─── Extracted information ───

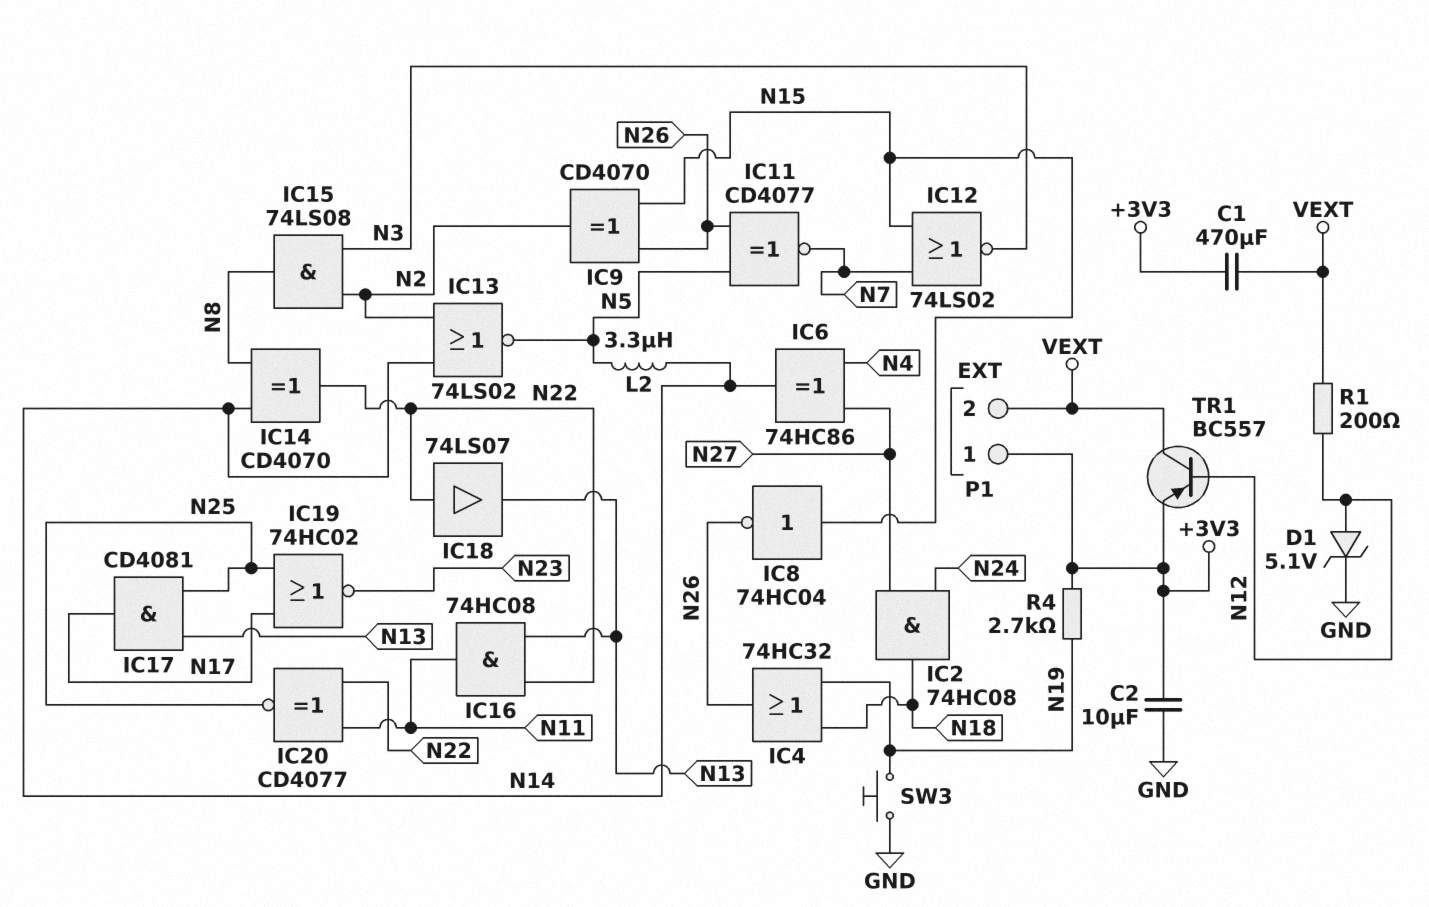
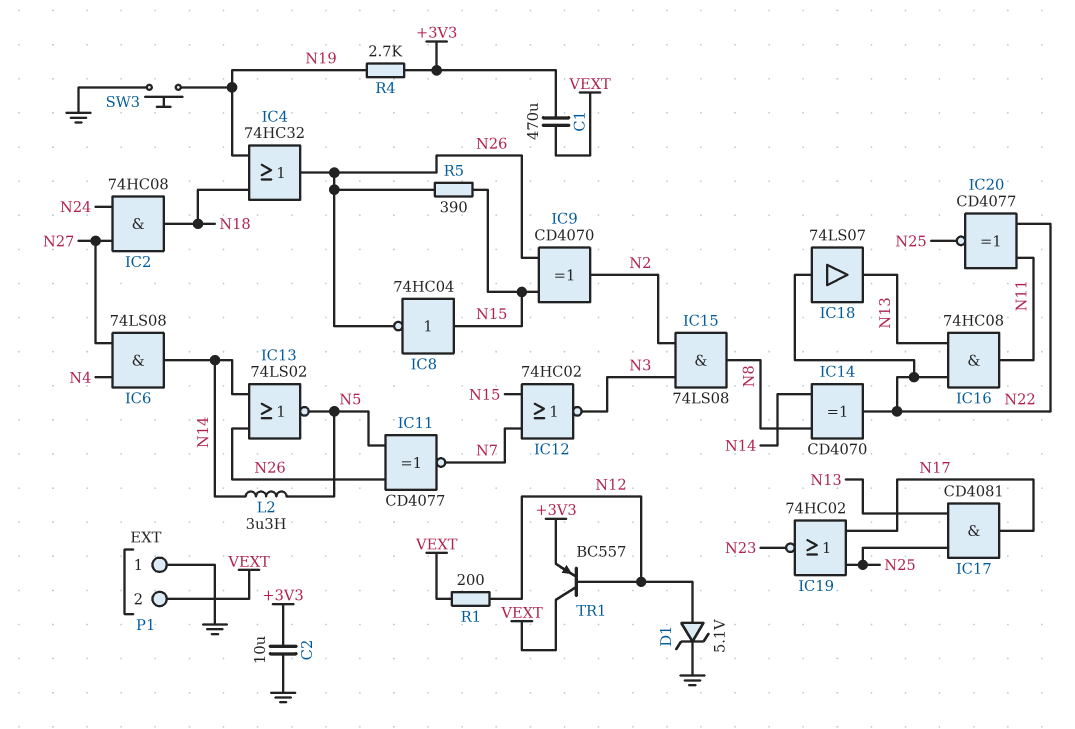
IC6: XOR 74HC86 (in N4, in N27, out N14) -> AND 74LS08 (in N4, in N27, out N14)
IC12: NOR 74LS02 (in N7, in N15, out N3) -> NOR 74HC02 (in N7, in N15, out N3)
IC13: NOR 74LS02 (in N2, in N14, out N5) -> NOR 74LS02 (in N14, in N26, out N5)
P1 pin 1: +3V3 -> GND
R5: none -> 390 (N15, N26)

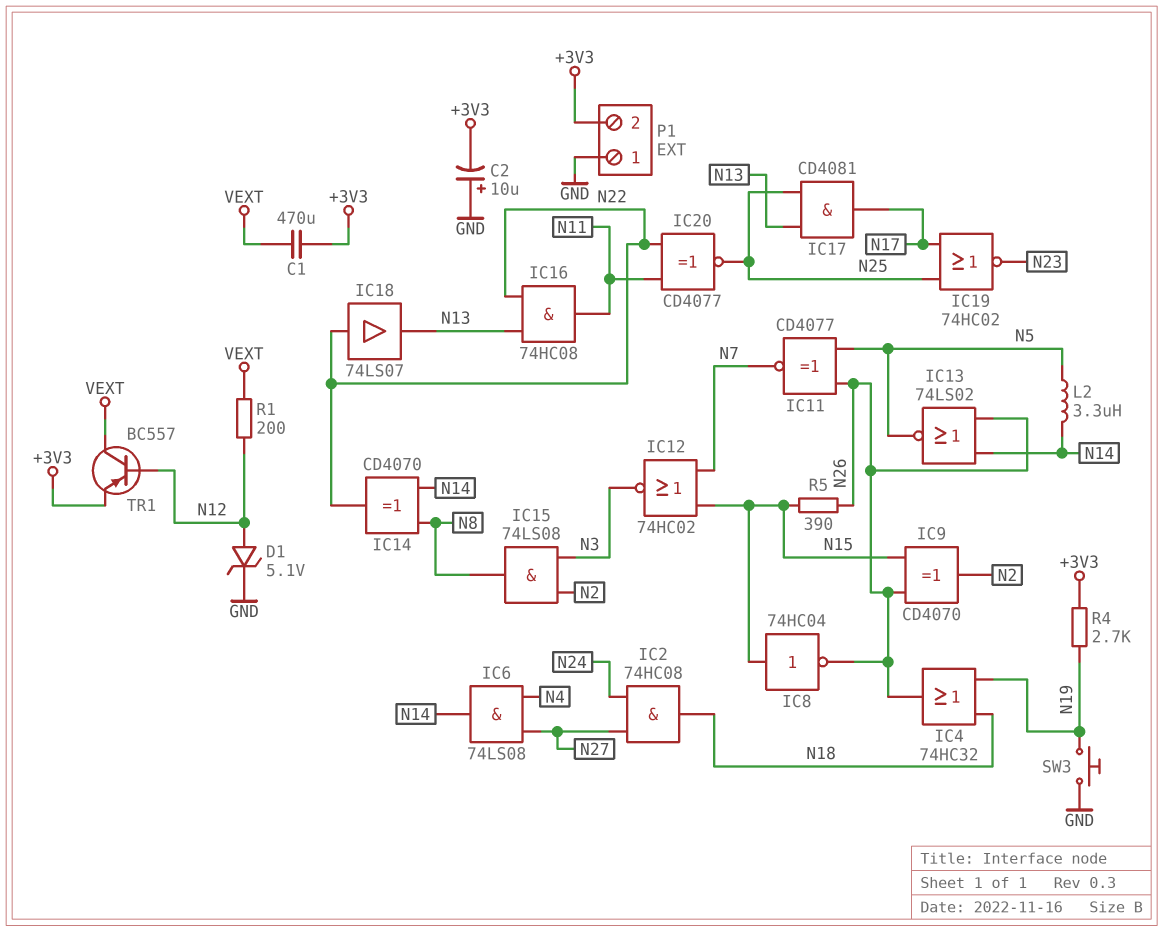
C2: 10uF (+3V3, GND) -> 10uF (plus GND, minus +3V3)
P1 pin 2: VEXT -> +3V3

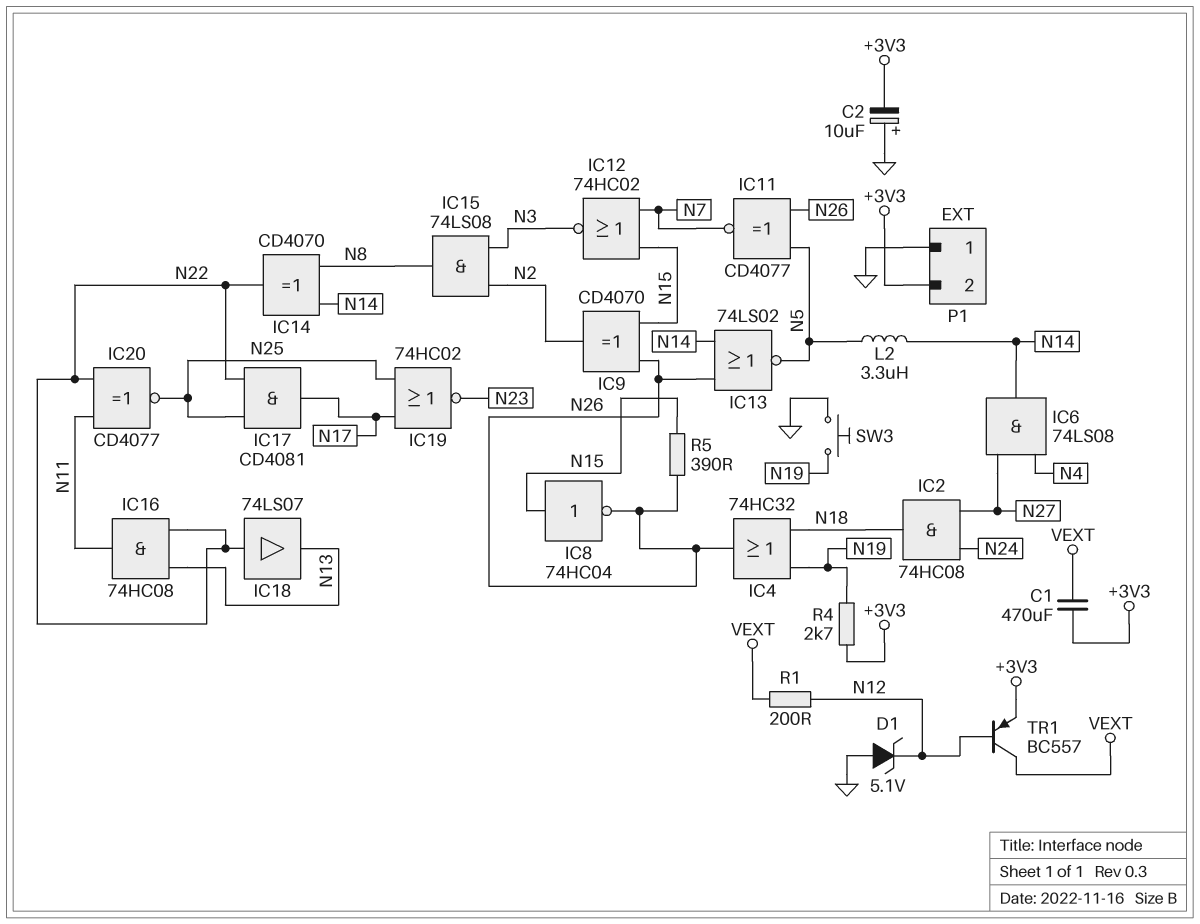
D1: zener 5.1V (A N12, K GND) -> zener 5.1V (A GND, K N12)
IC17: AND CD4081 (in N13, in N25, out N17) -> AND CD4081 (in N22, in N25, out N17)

───
─── Extracted information ───

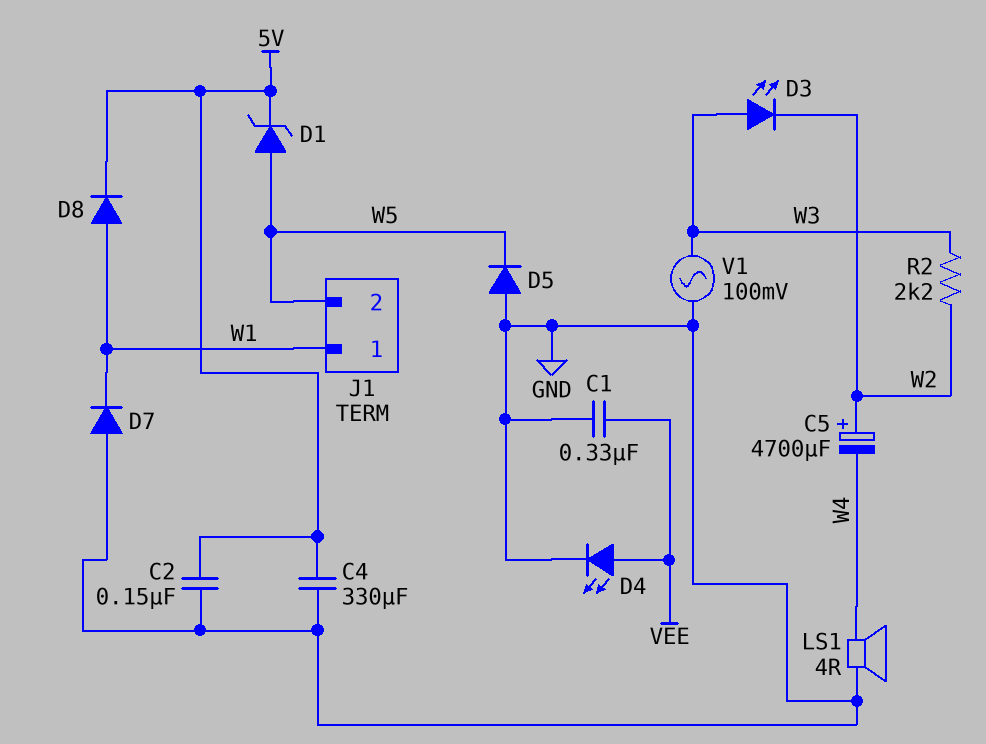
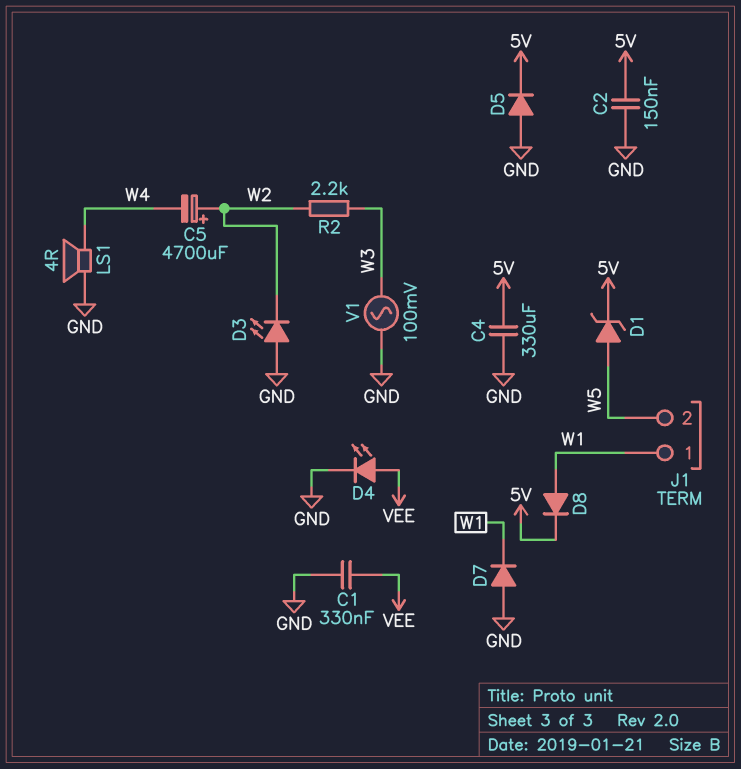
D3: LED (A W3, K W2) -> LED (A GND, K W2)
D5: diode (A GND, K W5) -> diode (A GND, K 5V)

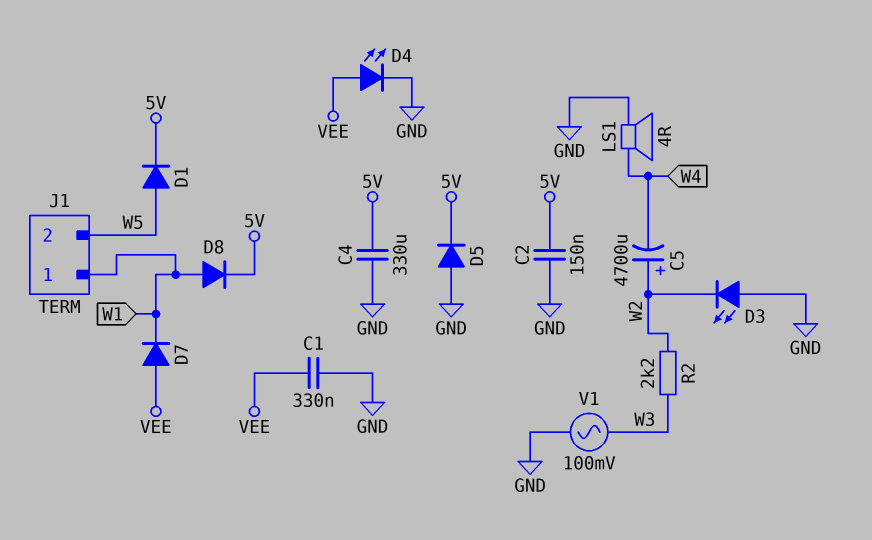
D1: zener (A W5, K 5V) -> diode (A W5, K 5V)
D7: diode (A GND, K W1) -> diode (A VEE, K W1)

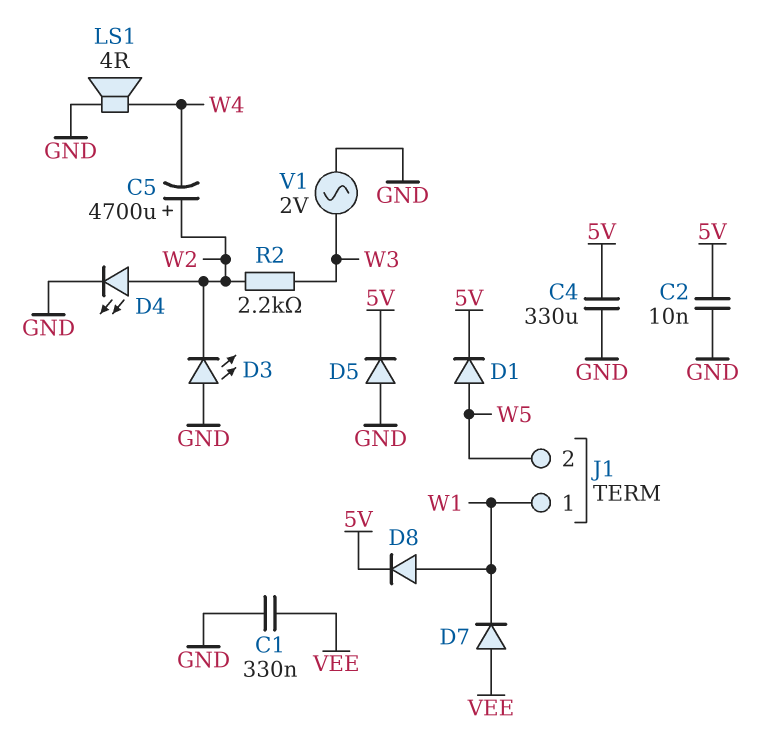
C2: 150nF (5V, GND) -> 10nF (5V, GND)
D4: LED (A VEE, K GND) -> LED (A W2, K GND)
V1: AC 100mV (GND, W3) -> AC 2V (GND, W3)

───

Exercise prompt: Look above for the line containing "IC13: NOR 74LS02", then copy exactly from it through the line containing "IC17: AND CD4081", keeping both and leaving out pictures. Add nothing else.

Response to this task:
IC13: NOR 74LS02 (in N2, in N14, out N5) -> NOR 74LS02 (in N14, in N26, out N5)
P1 pin 1: +3V3 -> GND
R5: none -> 390 (N15, N26)

C2: 10uF (+3V3, GND) -> 10uF (plus GND, minus +3V3)
P1 pin 2: VEXT -> +3V3

D1: zener 5.1V (A N12, K GND) -> zener 5.1V (A GND, K N12)
IC17: AND CD4081 (in N13, in N25, out N17) -> AND CD4081 (in N22, in N25, out N17)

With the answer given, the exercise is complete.